Transcribe exactly, and only, the lines from the one containing "camera: 70 degrees left, 10 degrees up" through the last line of the data.

· · · ·

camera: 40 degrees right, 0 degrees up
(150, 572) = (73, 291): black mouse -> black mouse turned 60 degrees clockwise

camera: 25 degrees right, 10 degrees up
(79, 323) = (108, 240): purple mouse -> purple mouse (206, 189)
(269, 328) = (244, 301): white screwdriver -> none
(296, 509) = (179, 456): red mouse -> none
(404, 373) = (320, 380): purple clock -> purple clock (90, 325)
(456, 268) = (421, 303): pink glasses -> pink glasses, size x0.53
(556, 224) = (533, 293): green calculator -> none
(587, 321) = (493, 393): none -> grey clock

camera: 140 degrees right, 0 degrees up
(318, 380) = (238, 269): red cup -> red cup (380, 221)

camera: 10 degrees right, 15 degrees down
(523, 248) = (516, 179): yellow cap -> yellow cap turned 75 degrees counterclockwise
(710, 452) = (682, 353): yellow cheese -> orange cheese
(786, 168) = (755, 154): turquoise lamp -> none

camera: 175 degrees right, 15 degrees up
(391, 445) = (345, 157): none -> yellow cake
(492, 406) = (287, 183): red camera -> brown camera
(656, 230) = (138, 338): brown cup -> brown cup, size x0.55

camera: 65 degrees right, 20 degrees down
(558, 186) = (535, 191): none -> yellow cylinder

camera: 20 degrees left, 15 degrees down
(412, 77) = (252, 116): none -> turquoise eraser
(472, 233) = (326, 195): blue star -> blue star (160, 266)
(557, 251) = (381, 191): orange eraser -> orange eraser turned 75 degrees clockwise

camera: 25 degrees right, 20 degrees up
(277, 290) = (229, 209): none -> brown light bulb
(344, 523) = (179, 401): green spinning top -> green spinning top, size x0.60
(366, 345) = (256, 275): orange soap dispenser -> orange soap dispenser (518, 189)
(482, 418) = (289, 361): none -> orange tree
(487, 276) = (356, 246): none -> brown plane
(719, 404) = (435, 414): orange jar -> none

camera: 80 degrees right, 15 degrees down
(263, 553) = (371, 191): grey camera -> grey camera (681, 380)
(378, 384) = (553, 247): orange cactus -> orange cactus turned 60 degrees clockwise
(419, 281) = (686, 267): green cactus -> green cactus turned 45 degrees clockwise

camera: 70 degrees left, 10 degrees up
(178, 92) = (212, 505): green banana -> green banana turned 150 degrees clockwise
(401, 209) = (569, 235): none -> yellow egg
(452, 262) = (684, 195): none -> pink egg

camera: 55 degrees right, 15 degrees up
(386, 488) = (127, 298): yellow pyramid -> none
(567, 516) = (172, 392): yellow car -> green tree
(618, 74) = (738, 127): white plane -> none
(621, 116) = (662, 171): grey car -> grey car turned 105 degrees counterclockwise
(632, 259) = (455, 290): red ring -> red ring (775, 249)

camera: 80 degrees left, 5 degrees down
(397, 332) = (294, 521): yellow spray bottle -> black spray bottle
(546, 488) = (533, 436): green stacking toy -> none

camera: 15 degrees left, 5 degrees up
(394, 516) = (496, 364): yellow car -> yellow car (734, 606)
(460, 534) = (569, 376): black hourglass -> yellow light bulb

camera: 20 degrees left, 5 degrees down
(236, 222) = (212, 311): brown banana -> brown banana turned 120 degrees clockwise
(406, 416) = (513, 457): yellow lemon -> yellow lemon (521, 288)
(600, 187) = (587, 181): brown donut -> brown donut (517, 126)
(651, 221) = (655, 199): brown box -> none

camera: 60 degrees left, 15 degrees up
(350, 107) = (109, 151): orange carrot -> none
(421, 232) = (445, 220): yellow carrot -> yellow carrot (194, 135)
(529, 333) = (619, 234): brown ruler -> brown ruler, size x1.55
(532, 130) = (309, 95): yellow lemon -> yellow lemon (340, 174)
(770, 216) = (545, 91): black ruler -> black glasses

· · · ·

TASK RESPONSE:
camera: 70 degrees left, 10 degrees up
(178, 92) = (212, 505): green banana -> green banana turned 150 degrees clockwise
(401, 209) = (569, 235): none -> yellow egg
(452, 262) = (684, 195): none -> pink egg

camera: 55 degrees right, 15 degrees up
(386, 488) = (127, 298): yellow pyramid -> none
(567, 516) = (172, 392): yellow car -> green tree
(618, 74) = (738, 127): white plane -> none
(621, 116) = (662, 171): grey car -> grey car turned 105 degrees counterclockwise
(632, 259) = (455, 290): red ring -> red ring (775, 249)

camera: 80 degrees left, 5 degrees down
(397, 332) = (294, 521): yellow spray bottle -> black spray bottle
(546, 488) = (533, 436): green stacking toy -> none

camera: 15 degrees left, 5 degrees up
(394, 516) = (496, 364): yellow car -> yellow car (734, 606)
(460, 534) = (569, 376): black hourglass -> yellow light bulb

camera: 20 degrees left, 5 degrees down
(236, 222) = (212, 311): brown banana -> brown banana turned 120 degrees clockwise
(406, 416) = (513, 457): yellow lemon -> yellow lemon (521, 288)
(600, 187) = (587, 181): brown donut -> brown donut (517, 126)
(651, 221) = (655, 199): brown box -> none

camera: 60 degrees left, 15 degrees up
(350, 107) = (109, 151): orange carrot -> none
(421, 232) = (445, 220): yellow carrot -> yellow carrot (194, 135)
(529, 333) = (619, 234): brown ruler -> brown ruler, size x1.55
(532, 130) = (309, 95): yellow lemon -> yellow lemon (340, 174)
(770, 216) = (545, 91): black ruler -> black glasses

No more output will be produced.